(Structured diff data)
········

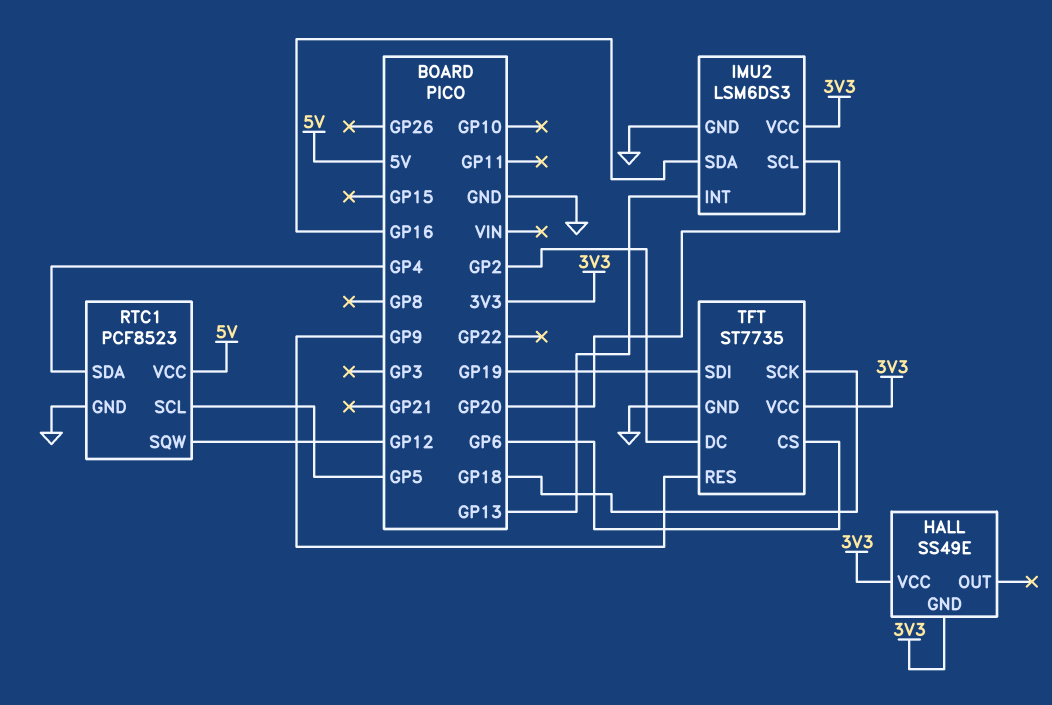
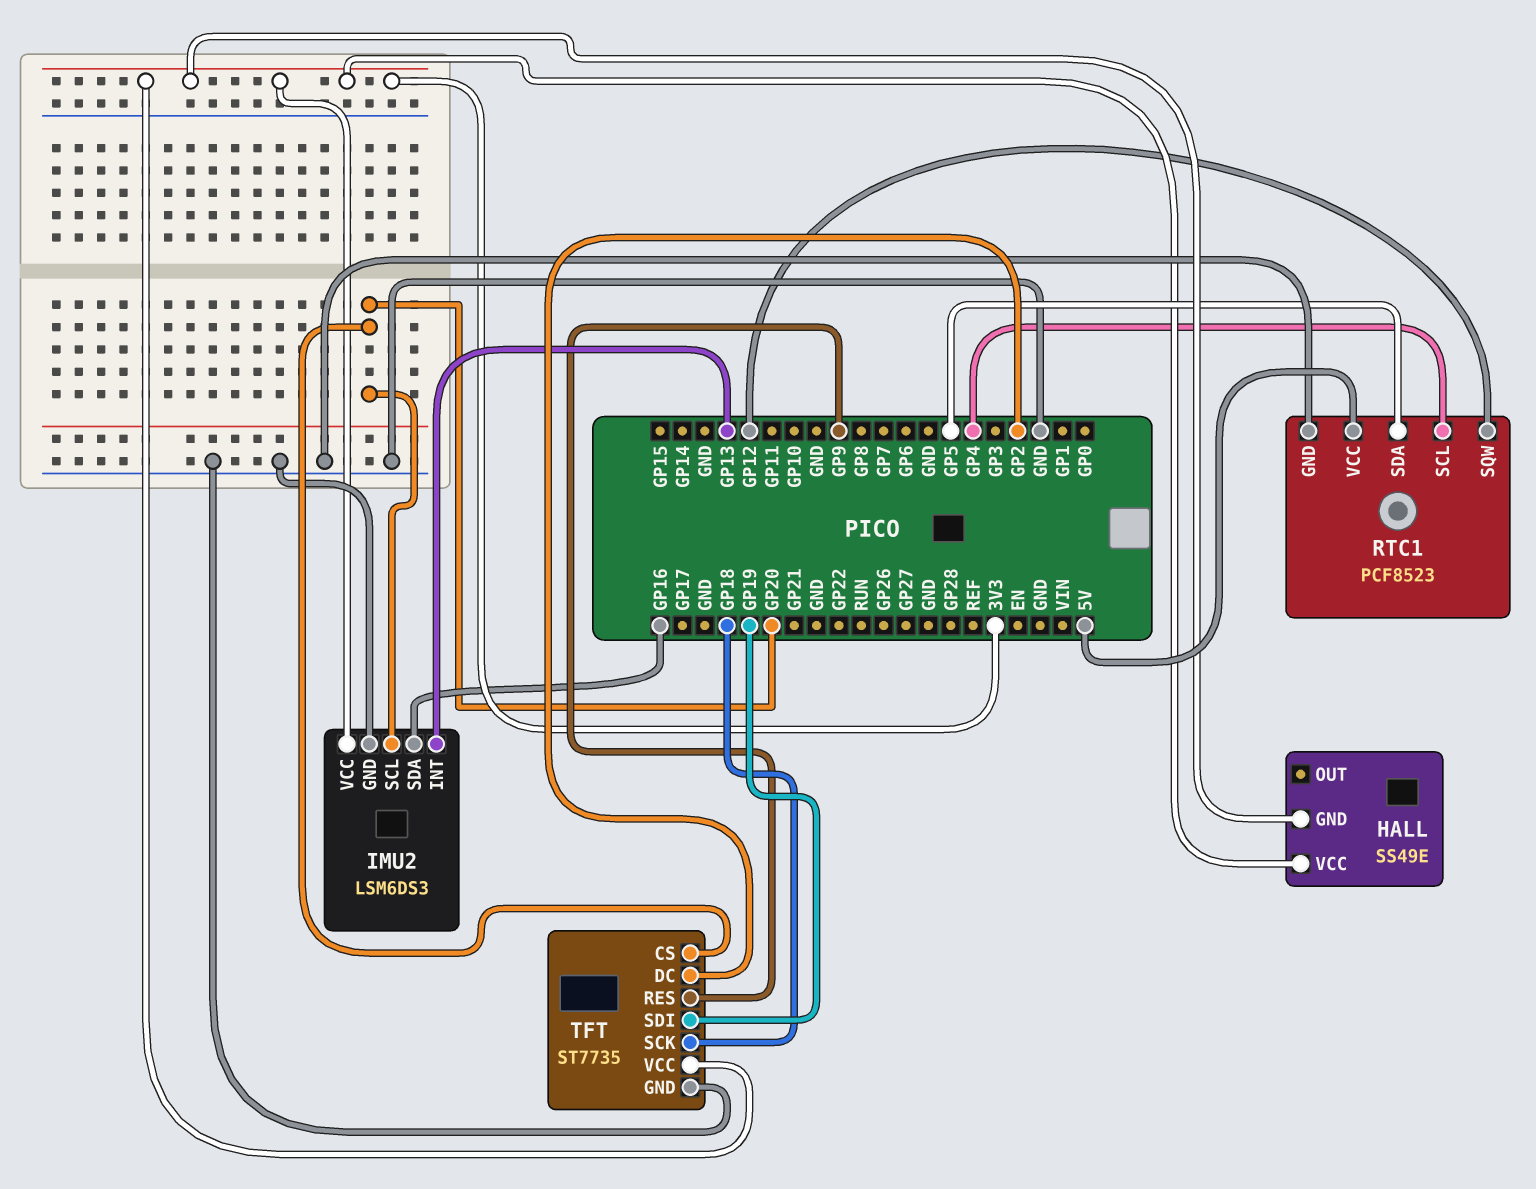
RTC1 pin SCL: GP5 -> GP4
RTC1 pin SDA: GP4 -> GP5
TFT pin CS: GP6 -> GP20

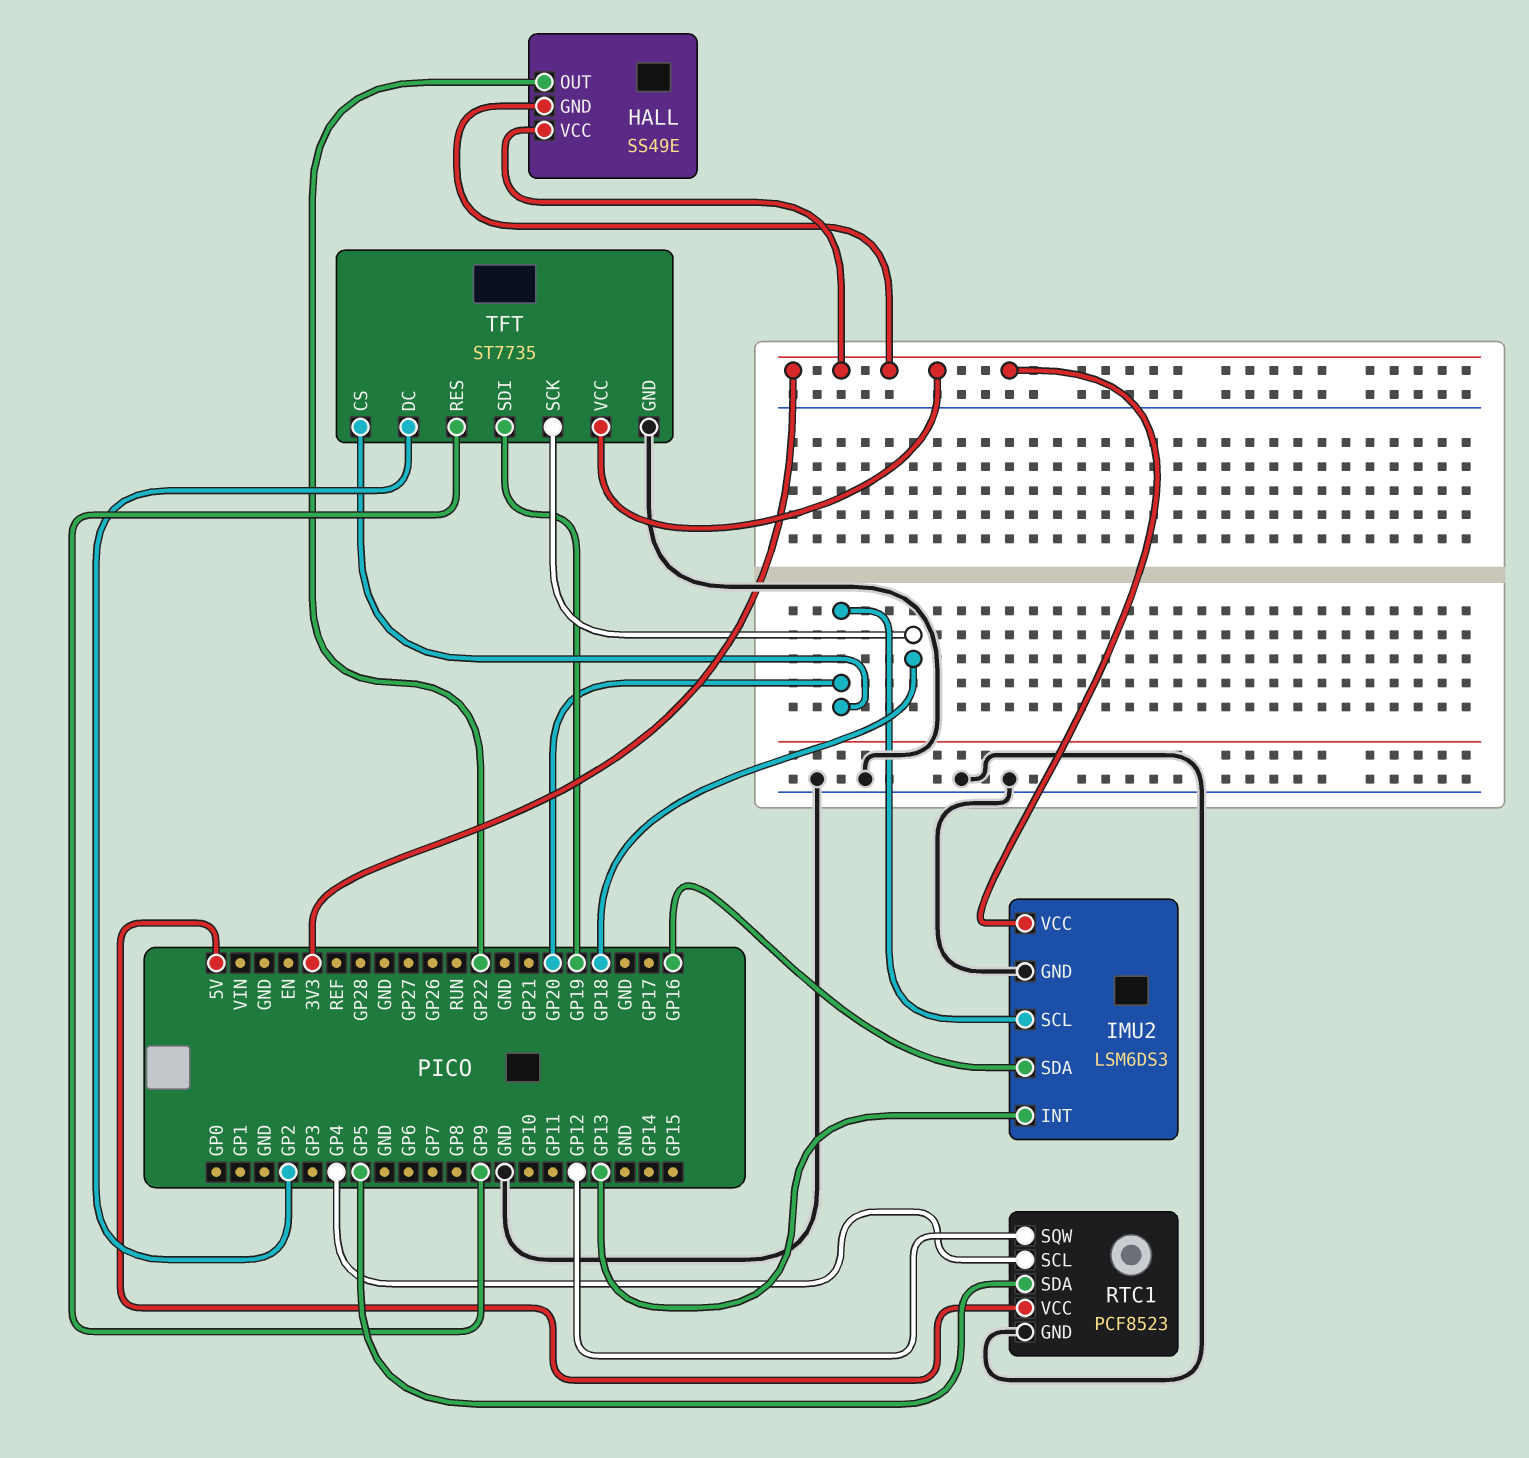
HALL pin OUT: none -> GP22

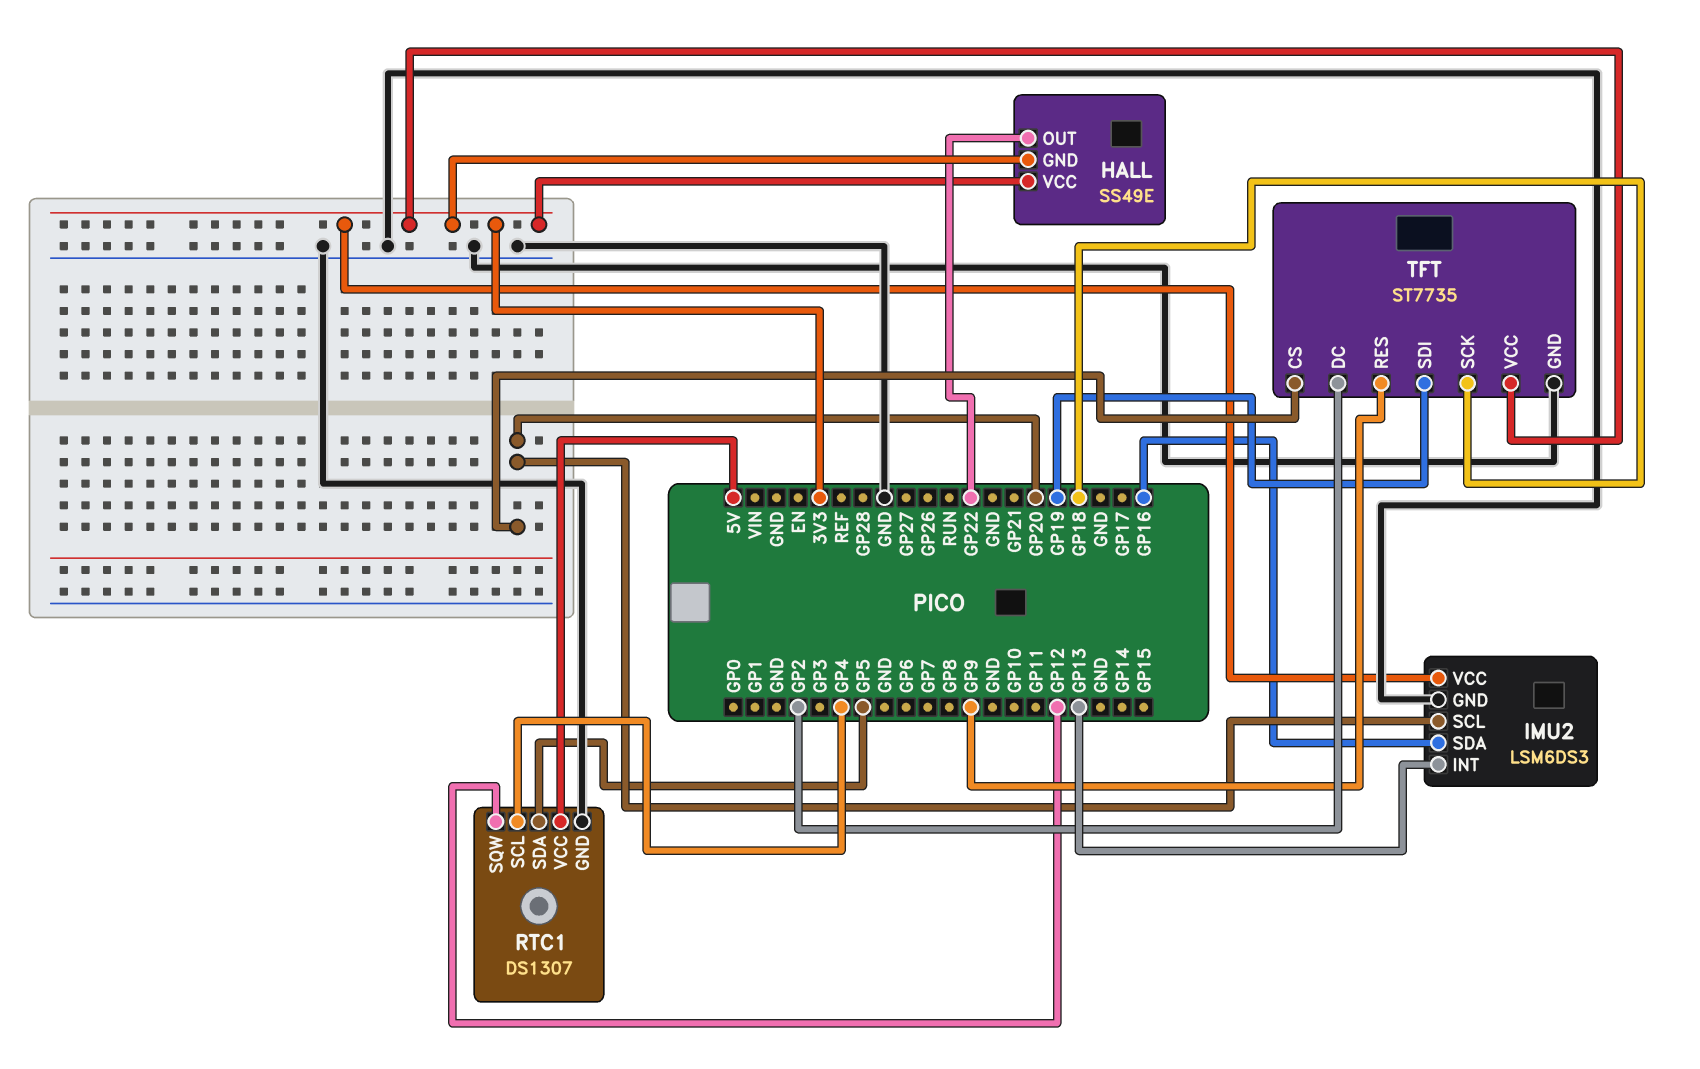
RTC1: PCF8523 -> DS1307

········

**Work instructions:** Beginning with the line that contains "RTC1 pin SDA: GP4 -> GP5", output every line down to the last line of the entries above exactly as written, apart from the pictures.

**Exercise solution:**
RTC1 pin SDA: GP4 -> GP5
TFT pin CS: GP6 -> GP20

HALL pin OUT: none -> GP22

RTC1: PCF8523 -> DS1307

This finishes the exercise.